Segment Start: Extracted entries

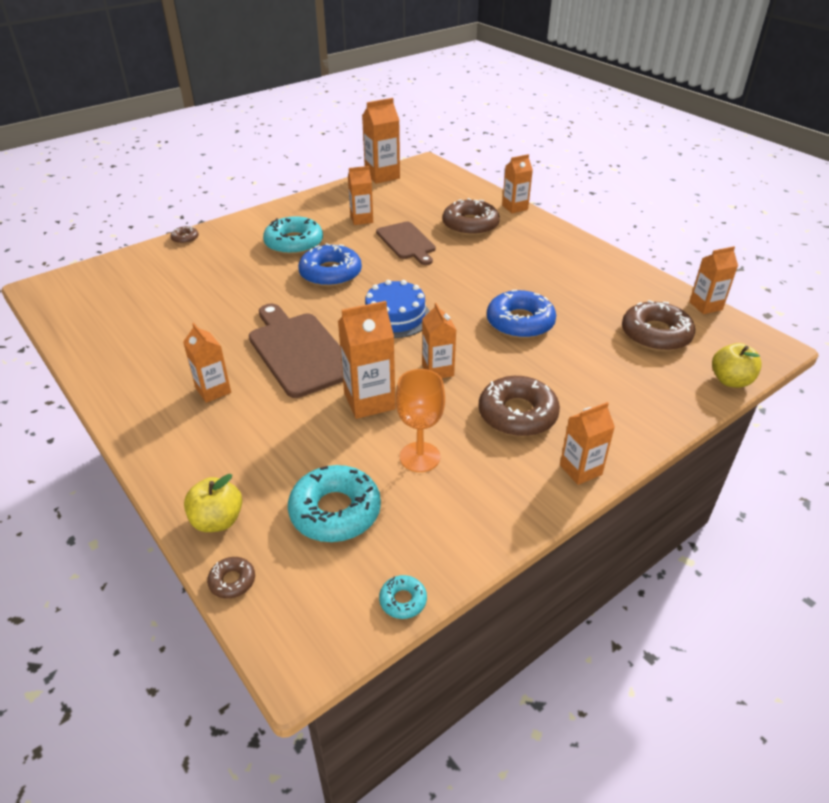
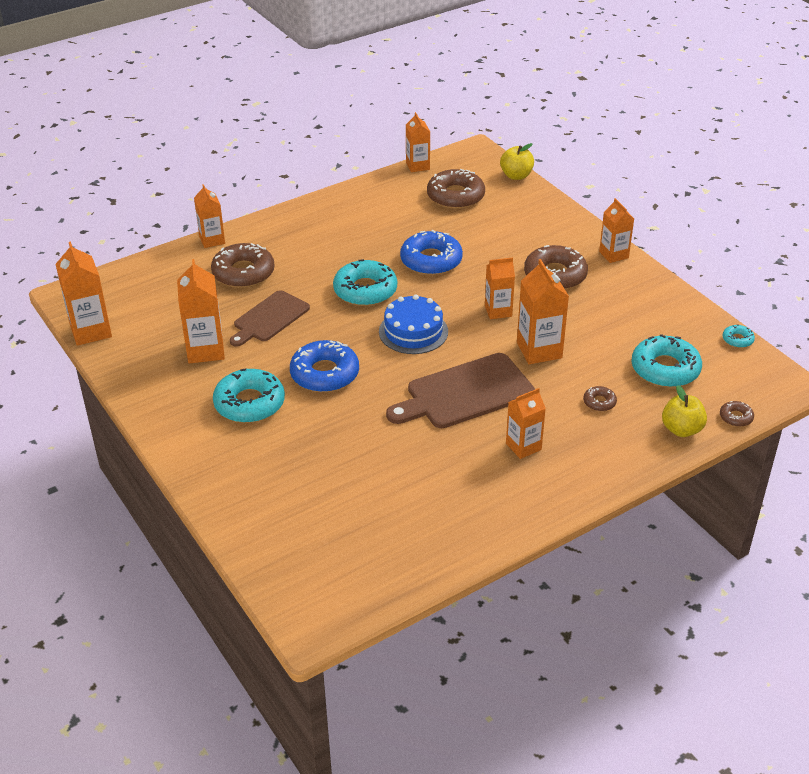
camera: 85 degrees left, 0 degrees up
(185, 238) = (211, 501): brown donut -> brown donut (599, 402)
(361, 219) = (205, 350): orange carton -> orange carton, size x1.50
(407, 242) = (269, 318): brown cutting board -> brown cutting board turned 150 degrees clockwise
(420, 457) = (605, 326): orange goblet -> none
(457, 286) = (365, 290): none -> turquoise donut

Segment End: Extracted entries

Task prompt
Search the entries for the word "none". Copy each line where it appears.

Task result
(420, 457) = (605, 326): orange goblet -> none
(457, 286) = (365, 290): none -> turquoise donut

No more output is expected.